Whenever a picture appears, leave it out while repeating all the other data exactly.

== AVAILABLE DATA ==

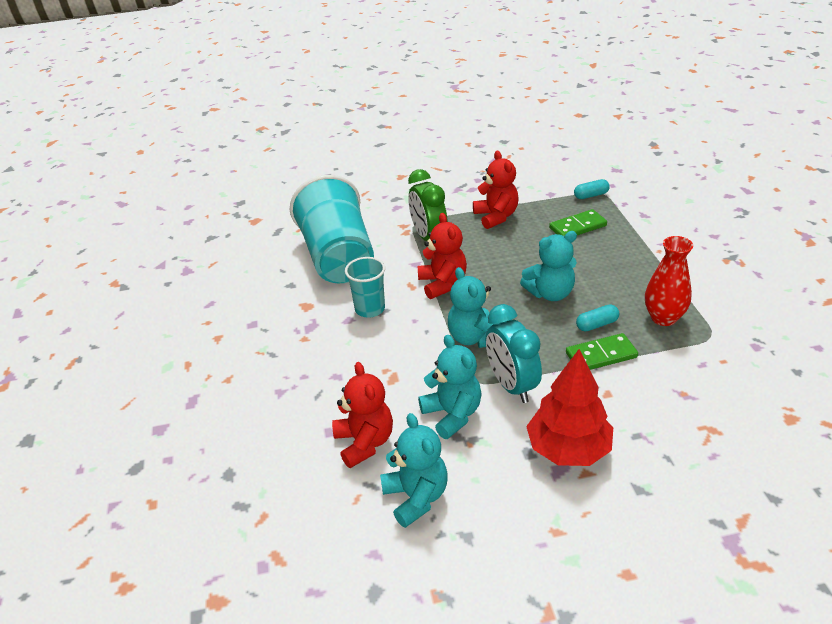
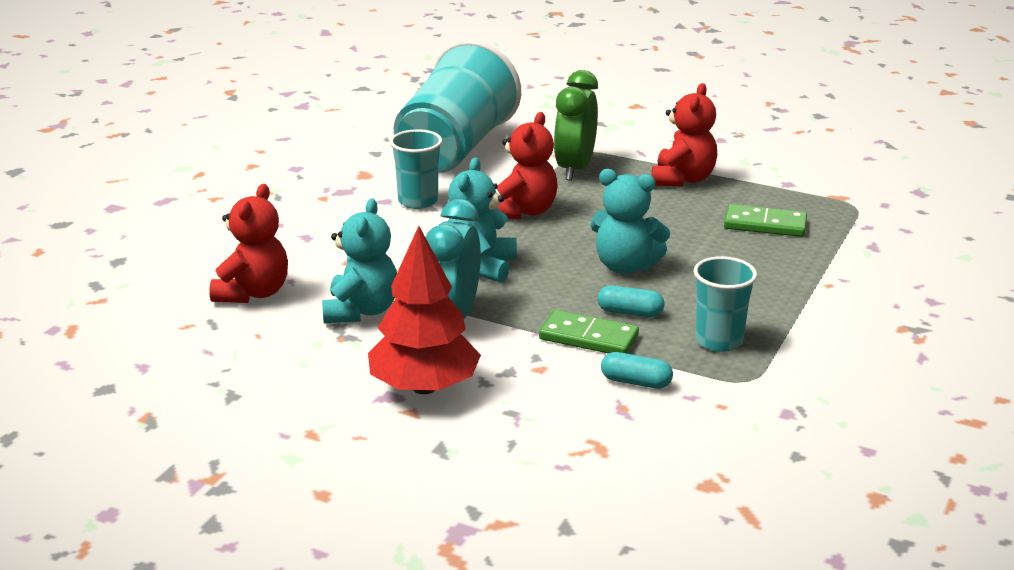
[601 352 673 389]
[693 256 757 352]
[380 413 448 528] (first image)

===

TASK RESPONSE:
[601 352 673 389]
[693 256 757 352]
[380 413 448 528] (first image)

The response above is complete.